Items from a dataset
# # #
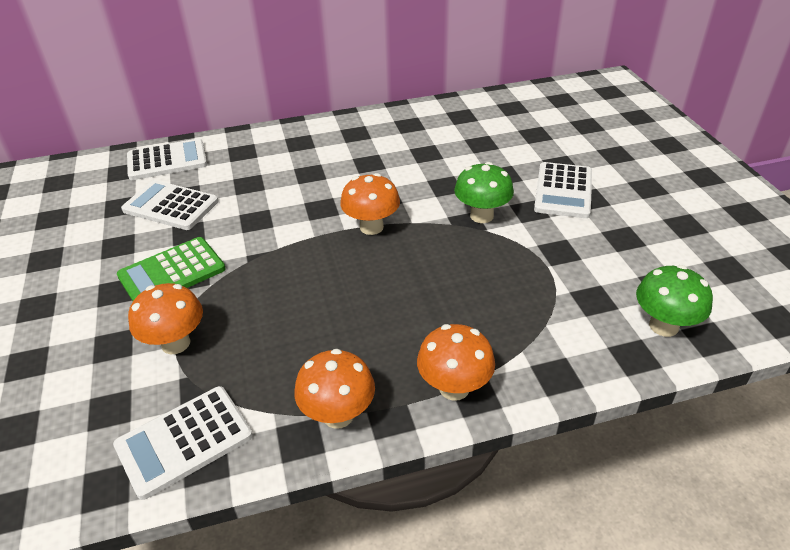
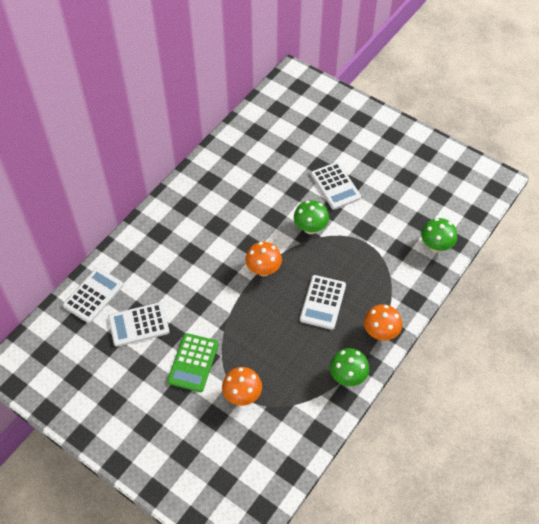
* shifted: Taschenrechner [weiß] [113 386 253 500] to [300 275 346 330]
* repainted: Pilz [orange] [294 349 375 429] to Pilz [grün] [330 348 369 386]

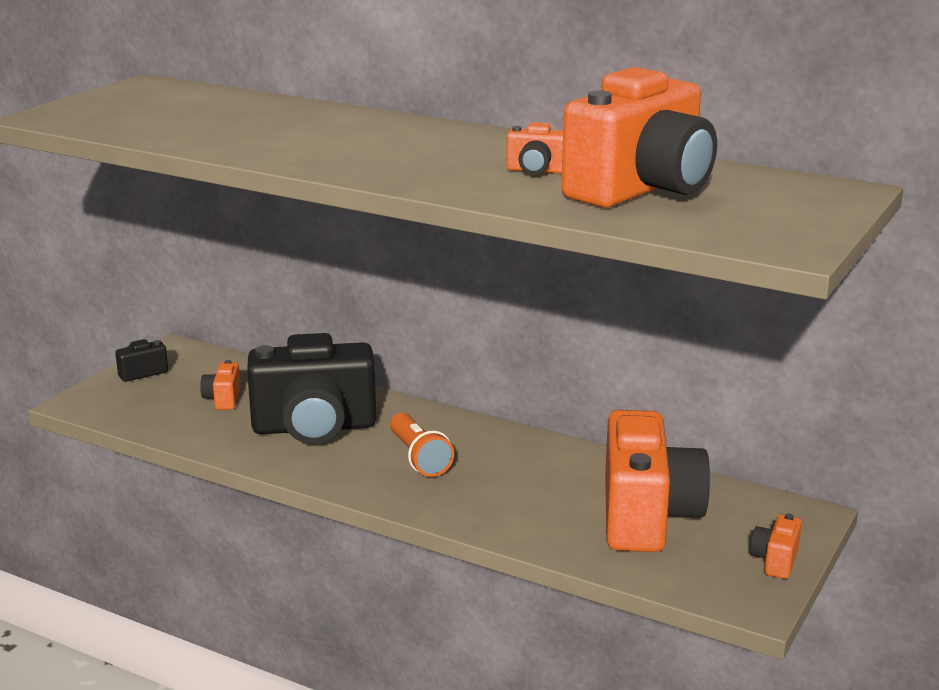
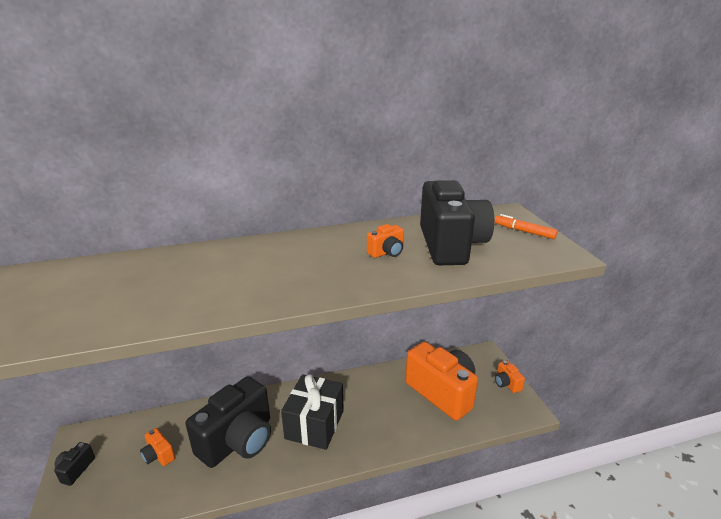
* swapped: Taschenlampe [orange] [390 412 454 477] to Geschenk [schwarz] [281 374 344 450]
* repainted: Kamera [orange] [562 67 717 208] to Kamera [schwarz] [420 180 494 265]
* new: Filzstift [orange] [494 214 558 239]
# # #
# Exercise objective:
When the word "schwarz" appears in a line of the data, that line is counted; report the number only.

# Output:
2